▶ **Data**:

---

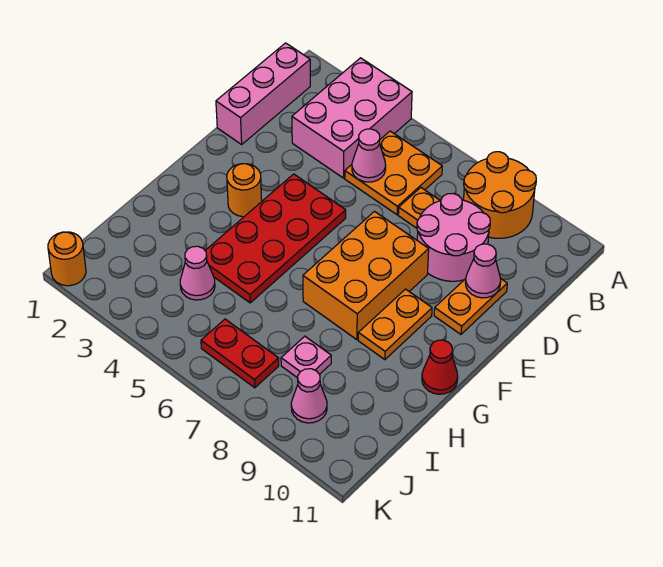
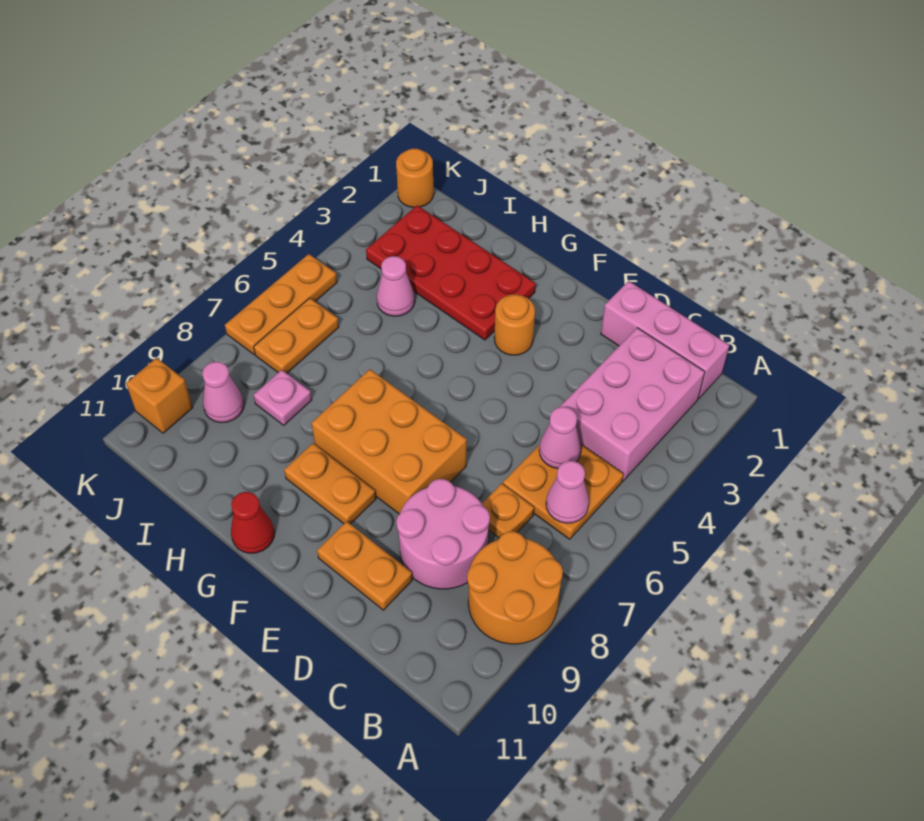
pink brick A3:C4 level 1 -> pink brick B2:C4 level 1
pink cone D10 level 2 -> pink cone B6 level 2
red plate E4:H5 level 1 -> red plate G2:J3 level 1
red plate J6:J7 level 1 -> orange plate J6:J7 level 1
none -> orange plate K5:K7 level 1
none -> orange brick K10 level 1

---

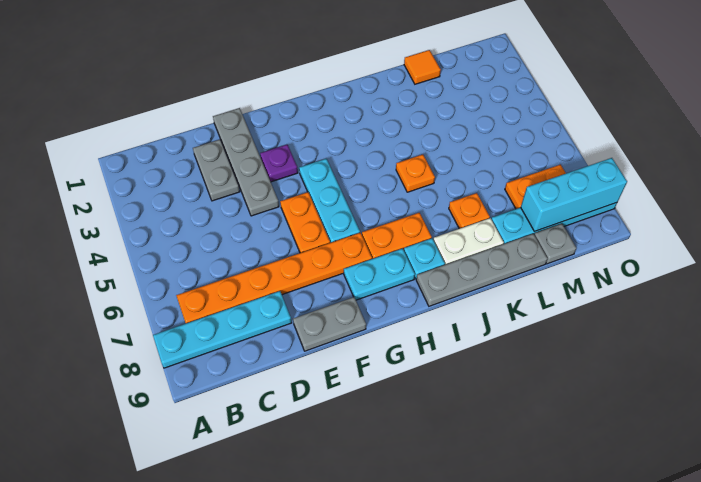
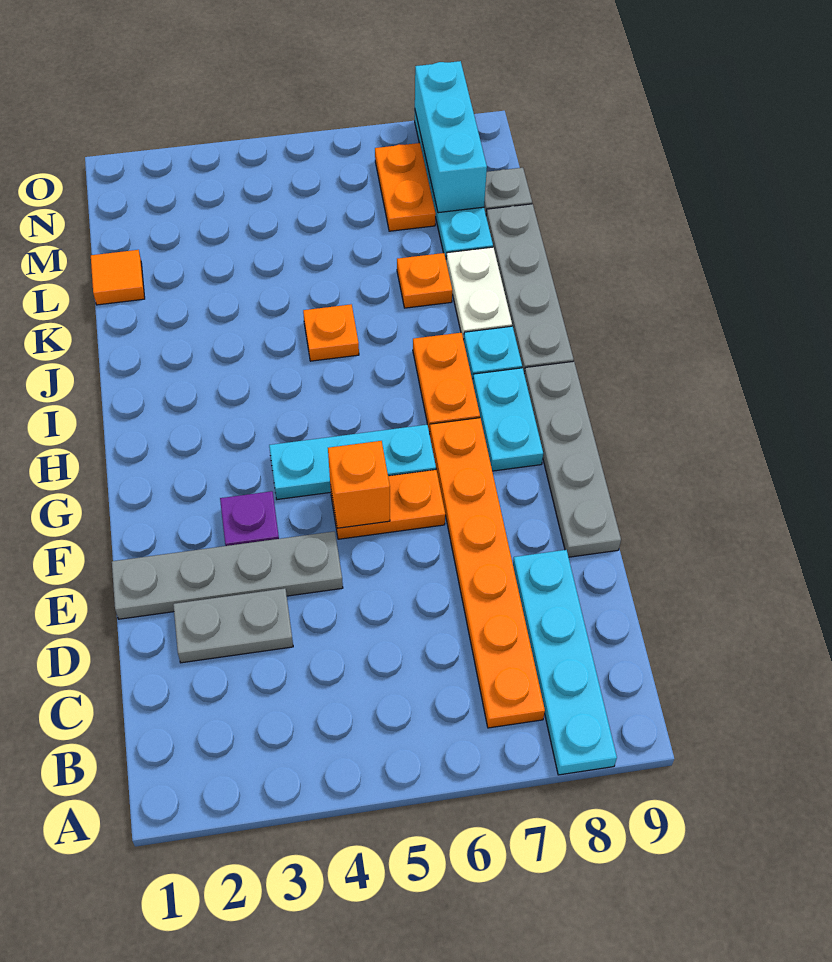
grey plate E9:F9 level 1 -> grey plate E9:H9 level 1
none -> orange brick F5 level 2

---

▶ **Exercise**:
Using the records above, restate word for word the lines from the one with "pink brick A3:C4" through the one with "none -> orange brick K10 level 1", both included.

▶ **Result below**:
pink brick A3:C4 level 1 -> pink brick B2:C4 level 1
pink cone D10 level 2 -> pink cone B6 level 2
red plate E4:H5 level 1 -> red plate G2:J3 level 1
red plate J6:J7 level 1 -> orange plate J6:J7 level 1
none -> orange plate K5:K7 level 1
none -> orange brick K10 level 1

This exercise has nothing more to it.